== Extracted records ==
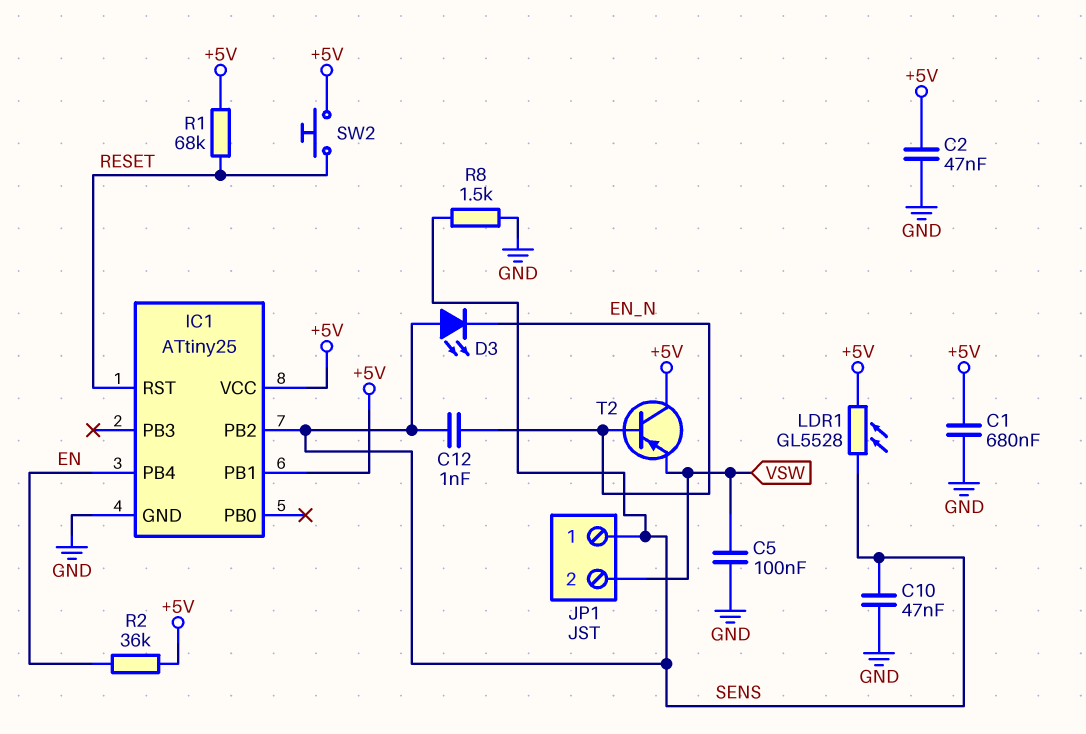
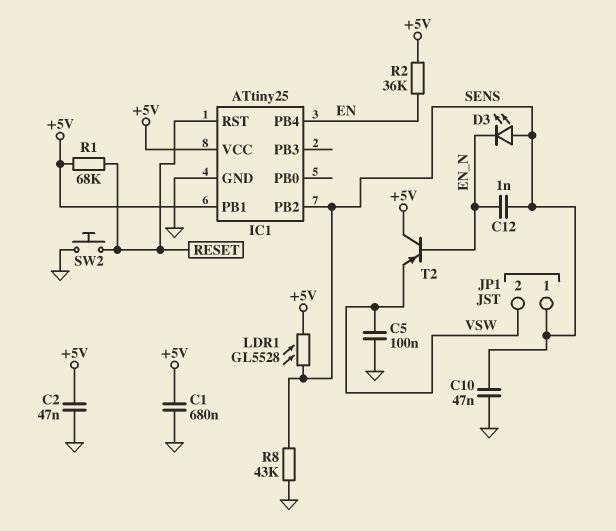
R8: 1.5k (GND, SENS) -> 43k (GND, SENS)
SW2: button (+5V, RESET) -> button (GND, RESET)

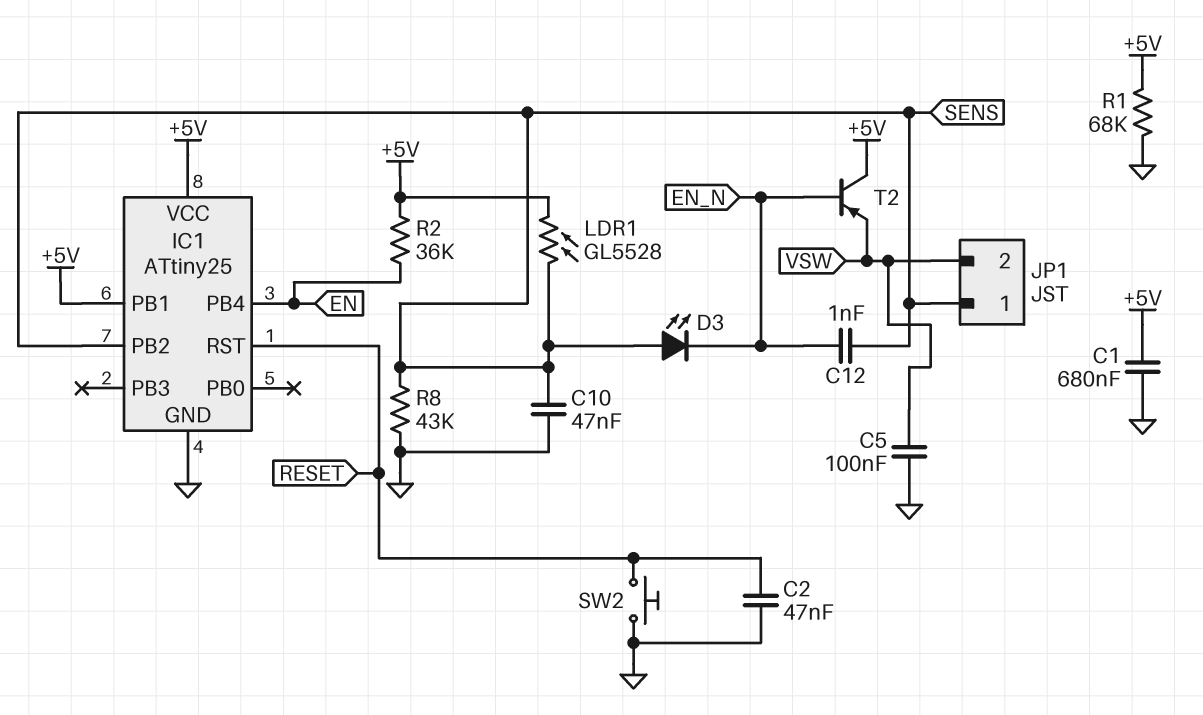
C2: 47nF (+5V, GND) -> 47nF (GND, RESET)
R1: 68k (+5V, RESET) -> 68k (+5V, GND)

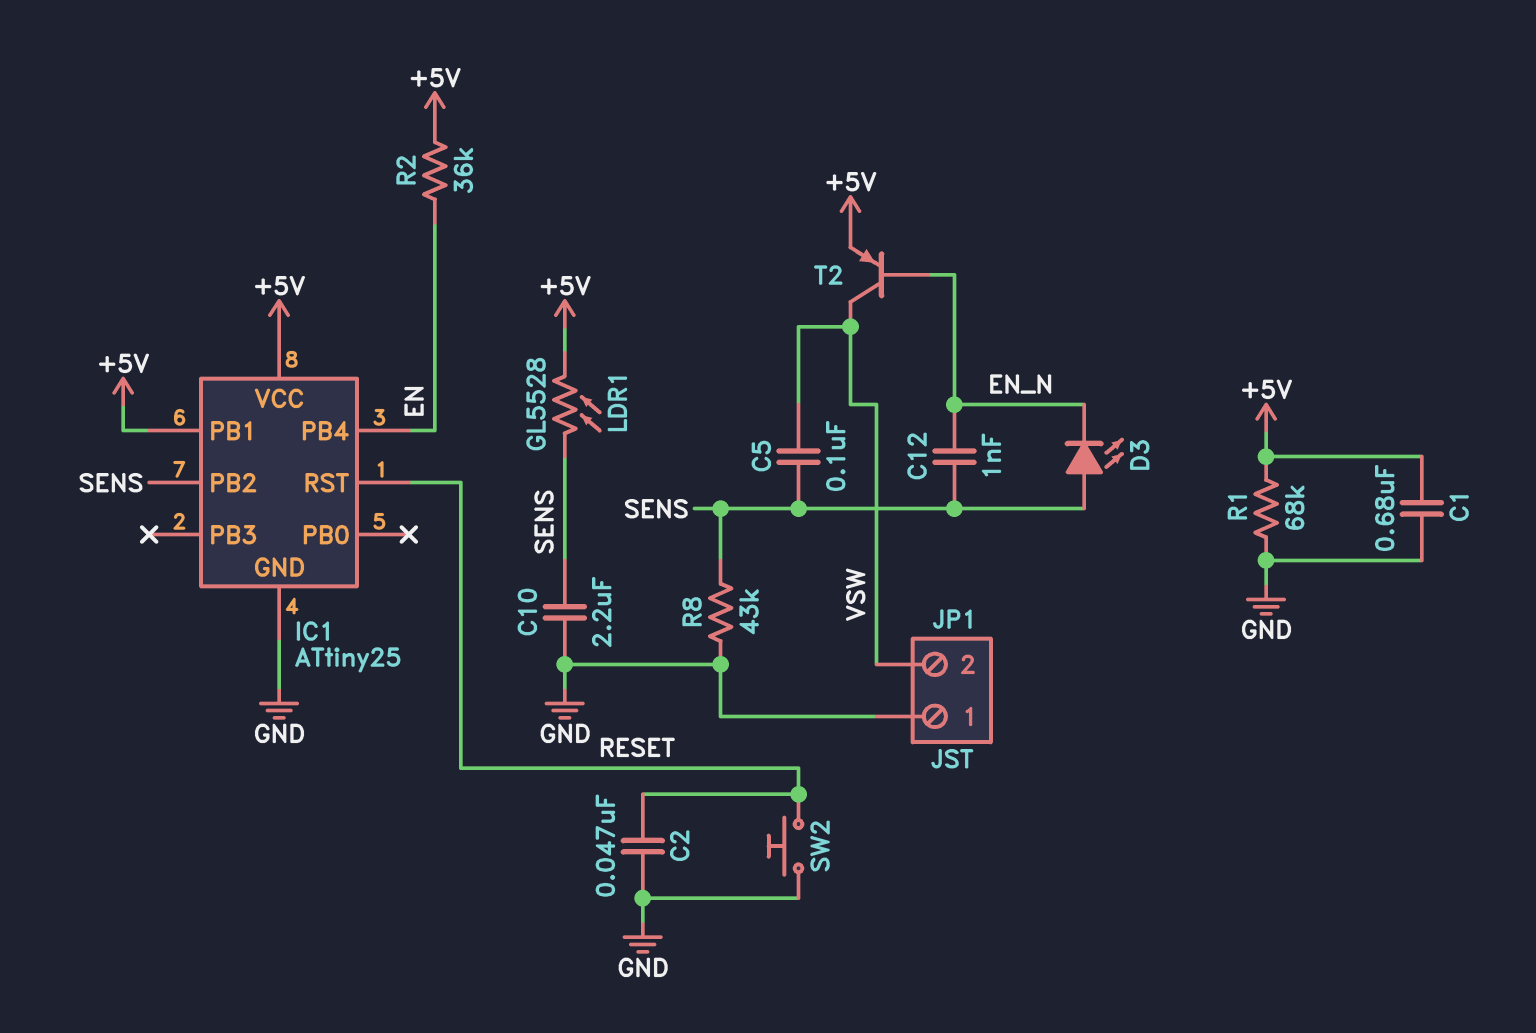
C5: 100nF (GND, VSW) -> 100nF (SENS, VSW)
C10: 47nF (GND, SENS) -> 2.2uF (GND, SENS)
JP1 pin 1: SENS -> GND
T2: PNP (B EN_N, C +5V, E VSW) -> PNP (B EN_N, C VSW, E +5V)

...

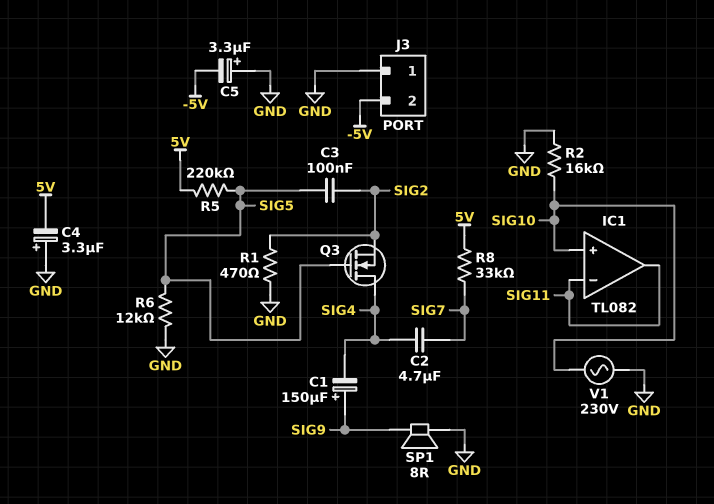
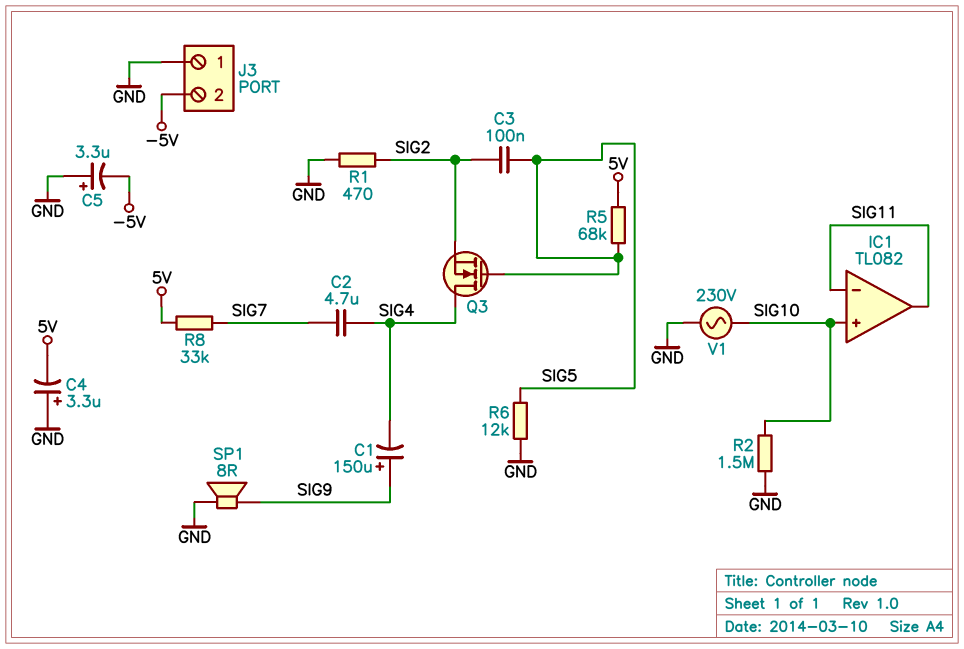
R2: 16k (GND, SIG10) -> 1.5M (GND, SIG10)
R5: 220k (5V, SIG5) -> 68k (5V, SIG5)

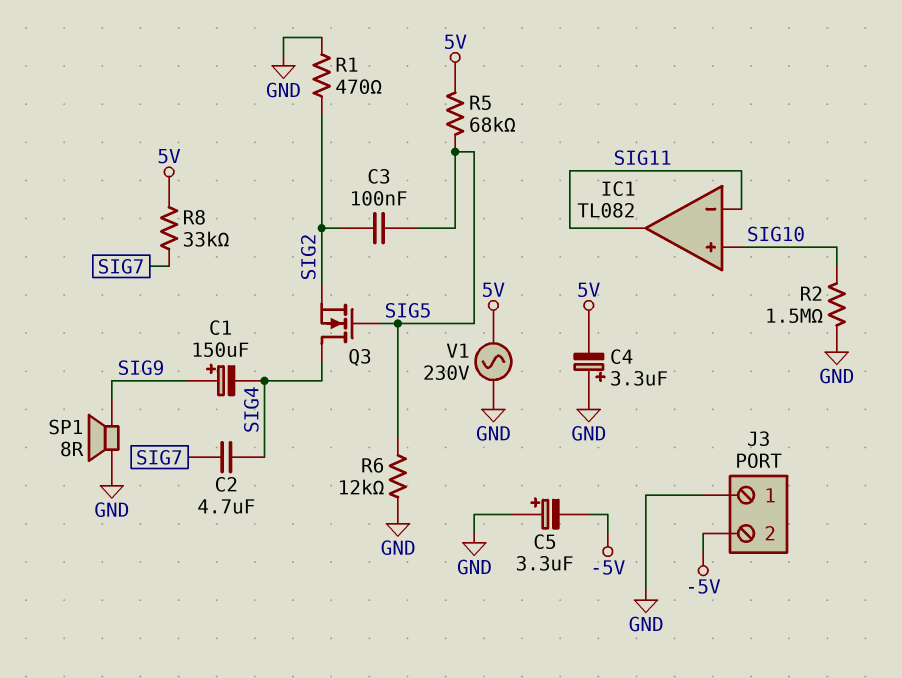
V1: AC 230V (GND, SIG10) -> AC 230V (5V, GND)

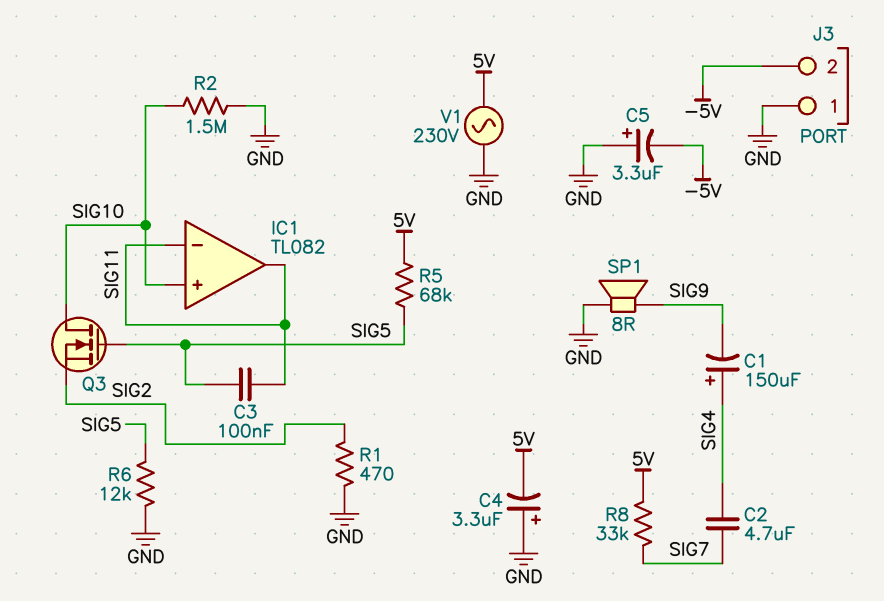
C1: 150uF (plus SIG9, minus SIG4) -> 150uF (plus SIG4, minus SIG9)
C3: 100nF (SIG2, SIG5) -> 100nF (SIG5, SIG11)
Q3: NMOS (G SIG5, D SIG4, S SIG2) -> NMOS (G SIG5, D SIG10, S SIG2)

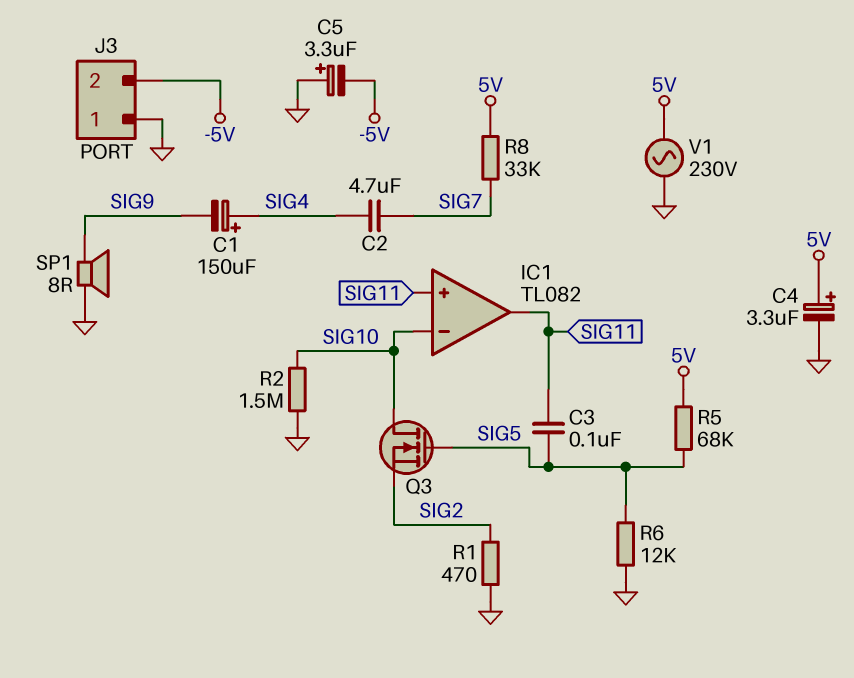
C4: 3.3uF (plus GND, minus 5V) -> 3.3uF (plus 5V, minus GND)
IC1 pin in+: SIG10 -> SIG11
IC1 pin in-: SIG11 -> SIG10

== Requirement ==
Repeat only the stretch of data above that runs from the line with "R8: 1.5k (GND, SENS) -> 43k (GND, SENS)" to the line with "T2: PNP (B EN_N, C". Keep both end lines; exclude pictures.

== Answer area ==
R8: 1.5k (GND, SENS) -> 43k (GND, SENS)
SW2: button (+5V, RESET) -> button (GND, RESET)

C2: 47nF (+5V, GND) -> 47nF (GND, RESET)
R1: 68k (+5V, RESET) -> 68k (+5V, GND)

C5: 100nF (GND, VSW) -> 100nF (SENS, VSW)
C10: 47nF (GND, SENS) -> 2.2uF (GND, SENS)
JP1 pin 1: SENS -> GND
T2: PNP (B EN_N, C +5V, E VSW) -> PNP (B EN_N, C VSW, E +5V)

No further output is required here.